• Exercise details
Leave out every picture, and restate word for word only the lines from the one containing "R7: 1k (+5V, n11) -> none" through the end of the material.

☆ ☆ ☆

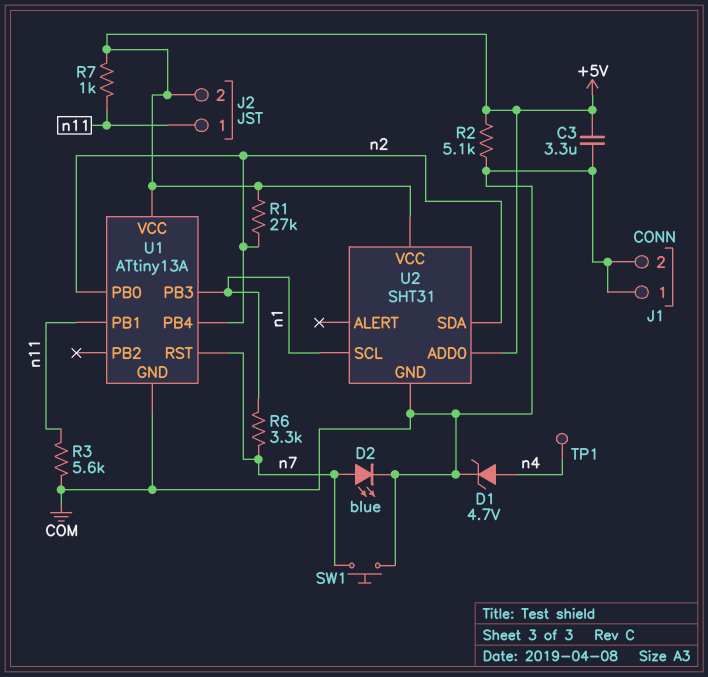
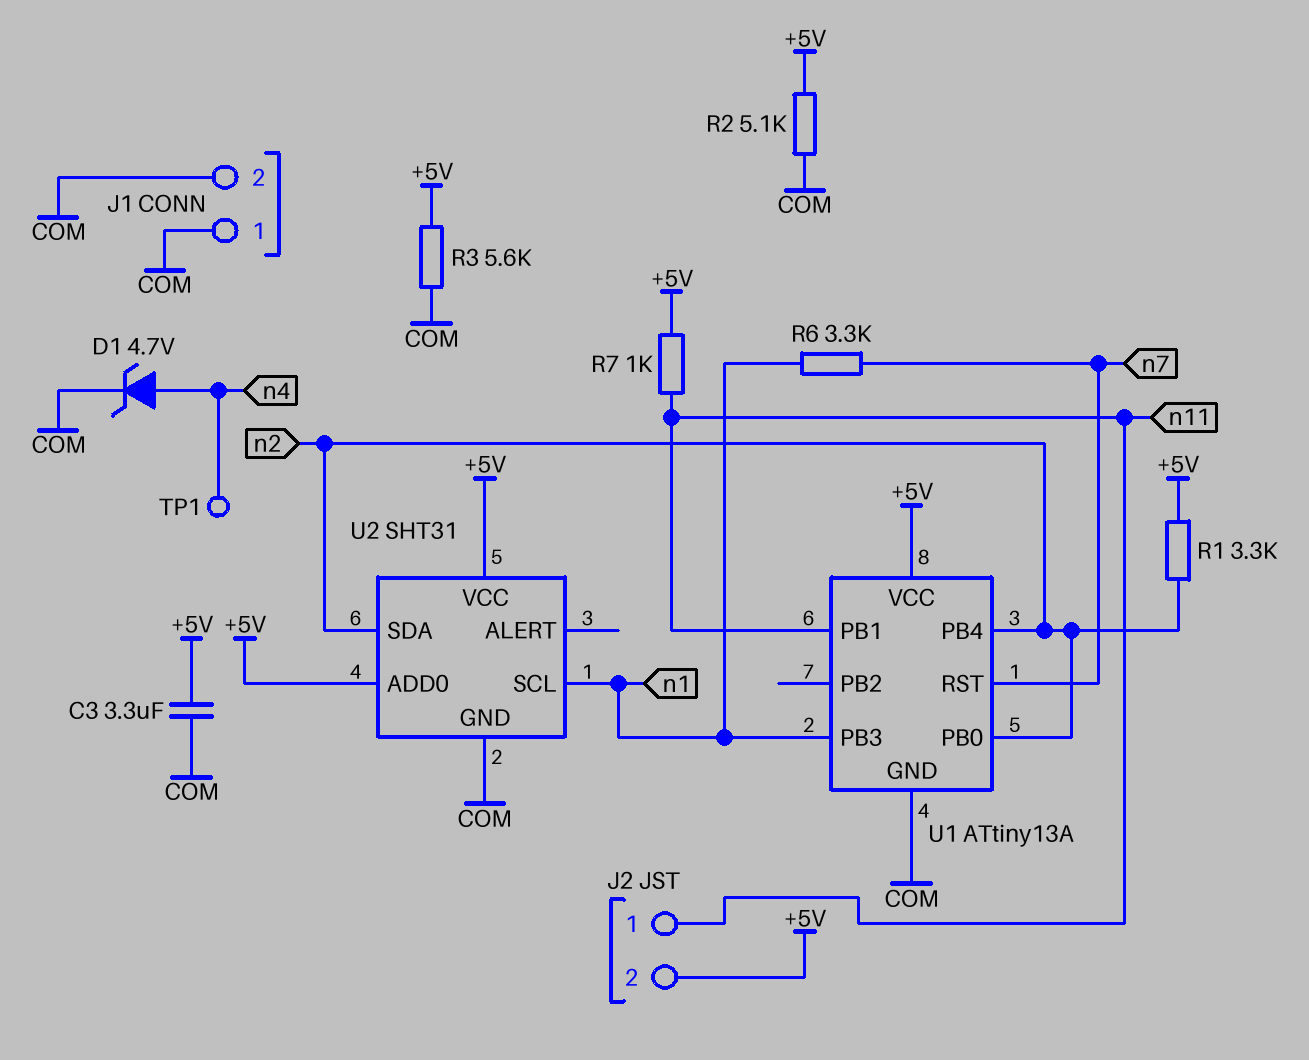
D2: LED blue (A n7, K COM) -> none
R1: 27k (+5V, n2) -> 3.3k (+5V, n2)
R3: 5.6k (COM, n11) -> 5.6k (+5V, COM)
SW1: button (COM, n7) -> none

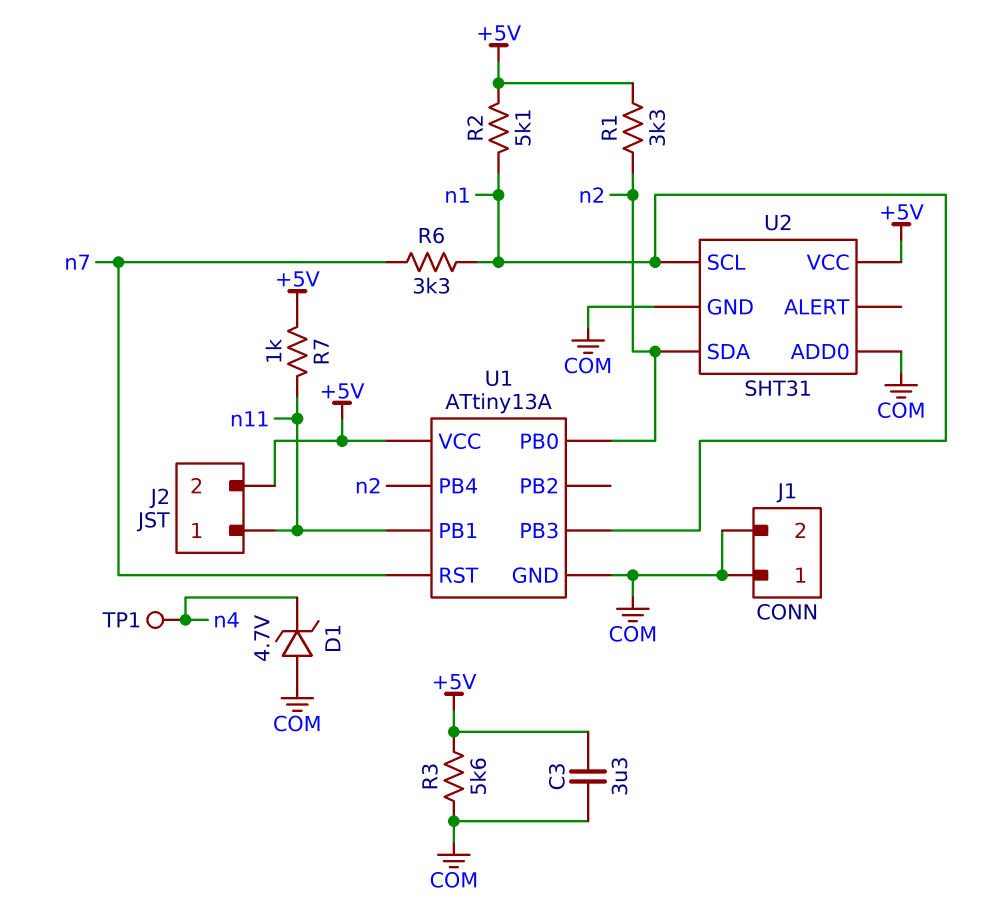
D1: zener 4.7V (A n4, K COM) -> zener 4.7V (A COM, K n4)
R2: 5.1k (+5V, COM) -> 5.1k (+5V, n1)
U2 pin ADD0: +5V -> COM

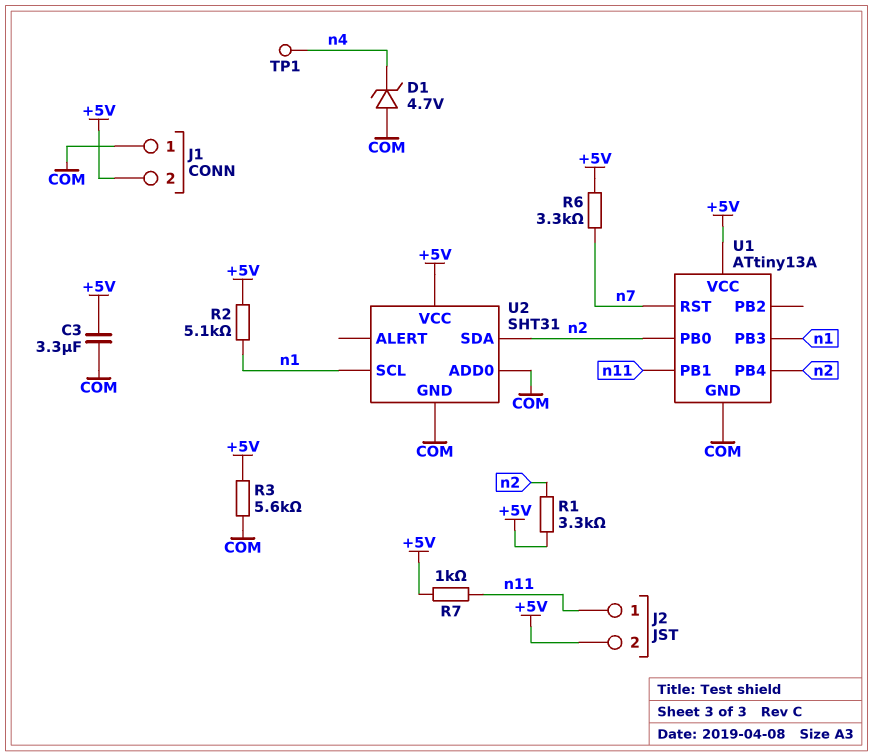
J1 pin 2: COM -> +5V
R6: 3.3k (n1, n7) -> 3.3k (+5V, n7)

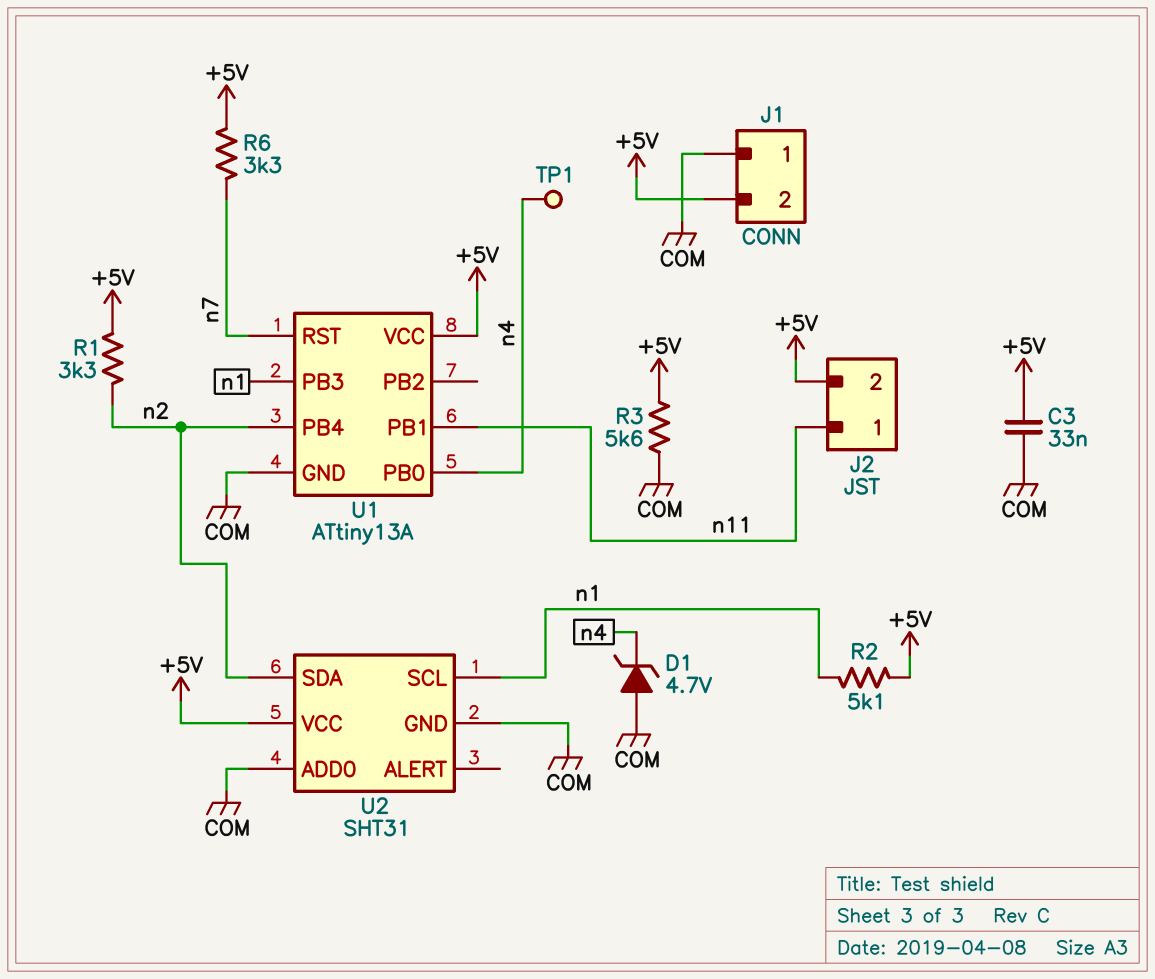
C3: 3.3uF (+5V, COM) -> 33nF (+5V, COM)
R7: 1k (+5V, n11) -> none
U1 pin PB0: n2 -> n4

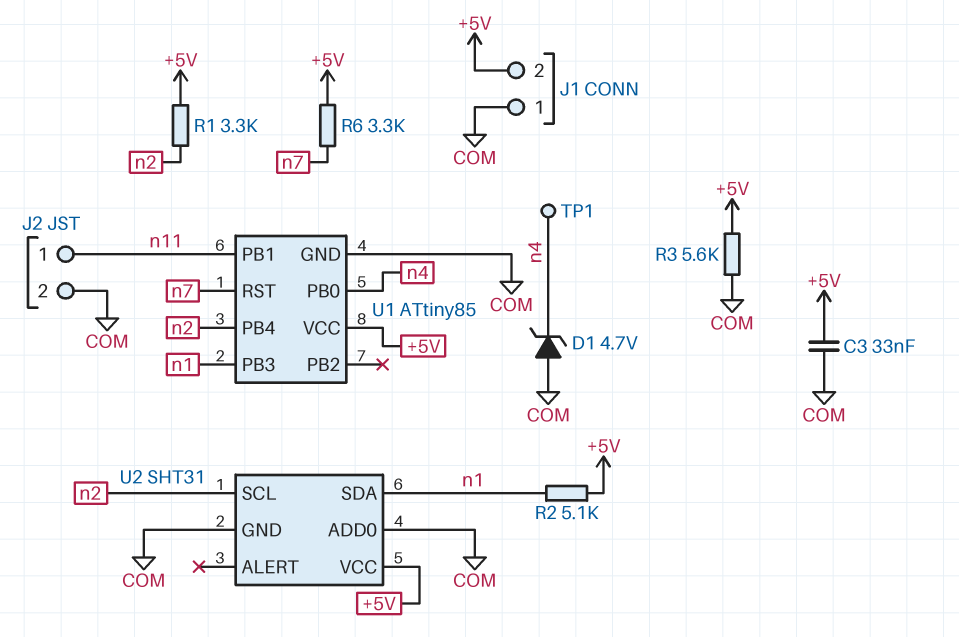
J2 pin 2: +5V -> COM
U1: ATtiny13A -> ATtiny85
U2 pin SCL: n1 -> n2
U2 pin SDA: n2 -> n1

☆ ☆ ☆

• Reply to the task
R7: 1k (+5V, n11) -> none
U1 pin PB0: n2 -> n4

J2 pin 2: +5V -> COM
U1: ATtiny13A -> ATtiny85
U2 pin SCL: n1 -> n2
U2 pin SDA: n2 -> n1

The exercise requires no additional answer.